THE TASK - Give every entry again, word for word and in full.

[Coordinate-based change listings]

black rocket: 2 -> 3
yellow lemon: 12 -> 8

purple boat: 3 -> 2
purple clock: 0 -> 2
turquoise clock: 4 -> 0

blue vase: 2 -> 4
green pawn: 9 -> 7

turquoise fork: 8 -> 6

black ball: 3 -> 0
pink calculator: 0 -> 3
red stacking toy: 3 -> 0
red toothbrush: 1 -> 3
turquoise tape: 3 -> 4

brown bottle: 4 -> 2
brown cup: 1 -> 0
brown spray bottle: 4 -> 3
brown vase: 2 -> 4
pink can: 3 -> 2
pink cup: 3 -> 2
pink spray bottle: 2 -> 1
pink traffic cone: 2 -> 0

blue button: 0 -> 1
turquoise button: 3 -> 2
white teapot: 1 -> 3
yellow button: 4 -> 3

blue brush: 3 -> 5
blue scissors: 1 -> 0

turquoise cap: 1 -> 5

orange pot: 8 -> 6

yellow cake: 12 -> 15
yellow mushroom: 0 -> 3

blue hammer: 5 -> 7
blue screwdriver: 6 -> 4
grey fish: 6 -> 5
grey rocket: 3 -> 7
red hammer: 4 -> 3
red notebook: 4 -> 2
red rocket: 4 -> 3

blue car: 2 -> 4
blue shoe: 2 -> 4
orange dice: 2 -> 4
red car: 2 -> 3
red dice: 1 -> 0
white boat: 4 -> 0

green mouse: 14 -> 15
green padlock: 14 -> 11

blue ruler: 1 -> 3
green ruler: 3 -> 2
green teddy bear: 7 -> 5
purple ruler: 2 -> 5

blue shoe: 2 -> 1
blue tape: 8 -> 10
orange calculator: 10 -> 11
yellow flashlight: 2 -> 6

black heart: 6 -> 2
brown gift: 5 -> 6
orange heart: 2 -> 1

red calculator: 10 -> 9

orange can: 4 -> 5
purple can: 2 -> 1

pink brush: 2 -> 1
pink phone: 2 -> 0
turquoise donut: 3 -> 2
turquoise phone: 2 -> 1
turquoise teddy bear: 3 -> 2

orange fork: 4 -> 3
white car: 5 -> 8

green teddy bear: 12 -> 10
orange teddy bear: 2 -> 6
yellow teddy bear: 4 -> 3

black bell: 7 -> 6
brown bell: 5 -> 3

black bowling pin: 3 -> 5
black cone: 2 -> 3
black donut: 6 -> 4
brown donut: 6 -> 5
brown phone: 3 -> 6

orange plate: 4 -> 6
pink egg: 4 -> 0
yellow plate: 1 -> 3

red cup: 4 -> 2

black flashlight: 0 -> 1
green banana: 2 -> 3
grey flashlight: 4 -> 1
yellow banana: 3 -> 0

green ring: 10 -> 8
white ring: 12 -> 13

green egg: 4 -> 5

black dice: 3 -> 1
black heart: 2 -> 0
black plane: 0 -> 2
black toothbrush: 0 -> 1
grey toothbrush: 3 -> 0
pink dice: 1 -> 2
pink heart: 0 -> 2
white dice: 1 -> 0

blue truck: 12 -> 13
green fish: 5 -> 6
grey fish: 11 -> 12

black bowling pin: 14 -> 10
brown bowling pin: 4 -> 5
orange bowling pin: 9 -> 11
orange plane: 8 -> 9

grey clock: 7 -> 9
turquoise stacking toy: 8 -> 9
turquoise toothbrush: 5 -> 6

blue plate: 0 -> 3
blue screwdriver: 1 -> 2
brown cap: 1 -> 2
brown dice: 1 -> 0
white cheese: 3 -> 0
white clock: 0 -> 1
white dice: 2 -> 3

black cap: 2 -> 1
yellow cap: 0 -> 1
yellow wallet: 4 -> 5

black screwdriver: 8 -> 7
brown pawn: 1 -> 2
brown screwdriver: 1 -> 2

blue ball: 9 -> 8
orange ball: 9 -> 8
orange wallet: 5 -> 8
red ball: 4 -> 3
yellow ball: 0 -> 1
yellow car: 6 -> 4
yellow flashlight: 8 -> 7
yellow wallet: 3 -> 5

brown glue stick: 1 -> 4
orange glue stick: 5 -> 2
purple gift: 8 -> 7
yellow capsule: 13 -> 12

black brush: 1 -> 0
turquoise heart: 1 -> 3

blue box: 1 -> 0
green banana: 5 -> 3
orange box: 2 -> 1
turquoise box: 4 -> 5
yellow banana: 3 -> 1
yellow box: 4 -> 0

ANSWER BELOW -
black rocket: 2 -> 3
yellow lemon: 12 -> 8

purple boat: 3 -> 2
purple clock: 0 -> 2
turquoise clock: 4 -> 0

blue vase: 2 -> 4
green pawn: 9 -> 7

turquoise fork: 8 -> 6

black ball: 3 -> 0
pink calculator: 0 -> 3
red stacking toy: 3 -> 0
red toothbrush: 1 -> 3
turquoise tape: 3 -> 4

brown bottle: 4 -> 2
brown cup: 1 -> 0
brown spray bottle: 4 -> 3
brown vase: 2 -> 4
pink can: 3 -> 2
pink cup: 3 -> 2
pink spray bottle: 2 -> 1
pink traffic cone: 2 -> 0

blue button: 0 -> 1
turquoise button: 3 -> 2
white teapot: 1 -> 3
yellow button: 4 -> 3

blue brush: 3 -> 5
blue scissors: 1 -> 0

turquoise cap: 1 -> 5

orange pot: 8 -> 6

yellow cake: 12 -> 15
yellow mushroom: 0 -> 3

blue hammer: 5 -> 7
blue screwdriver: 6 -> 4
grey fish: 6 -> 5
grey rocket: 3 -> 7
red hammer: 4 -> 3
red notebook: 4 -> 2
red rocket: 4 -> 3

blue car: 2 -> 4
blue shoe: 2 -> 4
orange dice: 2 -> 4
red car: 2 -> 3
red dice: 1 -> 0
white boat: 4 -> 0

green mouse: 14 -> 15
green padlock: 14 -> 11

blue ruler: 1 -> 3
green ruler: 3 -> 2
green teddy bear: 7 -> 5
purple ruler: 2 -> 5

blue shoe: 2 -> 1
blue tape: 8 -> 10
orange calculator: 10 -> 11
yellow flashlight: 2 -> 6

black heart: 6 -> 2
brown gift: 5 -> 6
orange heart: 2 -> 1

red calculator: 10 -> 9

orange can: 4 -> 5
purple can: 2 -> 1

pink brush: 2 -> 1
pink phone: 2 -> 0
turquoise donut: 3 -> 2
turquoise phone: 2 -> 1
turquoise teddy bear: 3 -> 2

orange fork: 4 -> 3
white car: 5 -> 8

green teddy bear: 12 -> 10
orange teddy bear: 2 -> 6
yellow teddy bear: 4 -> 3

black bell: 7 -> 6
brown bell: 5 -> 3

black bowling pin: 3 -> 5
black cone: 2 -> 3
black donut: 6 -> 4
brown donut: 6 -> 5
brown phone: 3 -> 6

orange plate: 4 -> 6
pink egg: 4 -> 0
yellow plate: 1 -> 3

red cup: 4 -> 2

black flashlight: 0 -> 1
green banana: 2 -> 3
grey flashlight: 4 -> 1
yellow banana: 3 -> 0

green ring: 10 -> 8
white ring: 12 -> 13

green egg: 4 -> 5

black dice: 3 -> 1
black heart: 2 -> 0
black plane: 0 -> 2
black toothbrush: 0 -> 1
grey toothbrush: 3 -> 0
pink dice: 1 -> 2
pink heart: 0 -> 2
white dice: 1 -> 0

blue truck: 12 -> 13
green fish: 5 -> 6
grey fish: 11 -> 12

black bowling pin: 14 -> 10
brown bowling pin: 4 -> 5
orange bowling pin: 9 -> 11
orange plane: 8 -> 9

grey clock: 7 -> 9
turquoise stacking toy: 8 -> 9
turquoise toothbrush: 5 -> 6

blue plate: 0 -> 3
blue screwdriver: 1 -> 2
brown cap: 1 -> 2
brown dice: 1 -> 0
white cheese: 3 -> 0
white clock: 0 -> 1
white dice: 2 -> 3

black cap: 2 -> 1
yellow cap: 0 -> 1
yellow wallet: 4 -> 5

black screwdriver: 8 -> 7
brown pawn: 1 -> 2
brown screwdriver: 1 -> 2

blue ball: 9 -> 8
orange ball: 9 -> 8
orange wallet: 5 -> 8
red ball: 4 -> 3
yellow ball: 0 -> 1
yellow car: 6 -> 4
yellow flashlight: 8 -> 7
yellow wallet: 3 -> 5

brown glue stick: 1 -> 4
orange glue stick: 5 -> 2
purple gift: 8 -> 7
yellow capsule: 13 -> 12

black brush: 1 -> 0
turquoise heart: 1 -> 3

blue box: 1 -> 0
green banana: 5 -> 3
orange box: 2 -> 1
turquoise box: 4 -> 5
yellow banana: 3 -> 1
yellow box: 4 -> 0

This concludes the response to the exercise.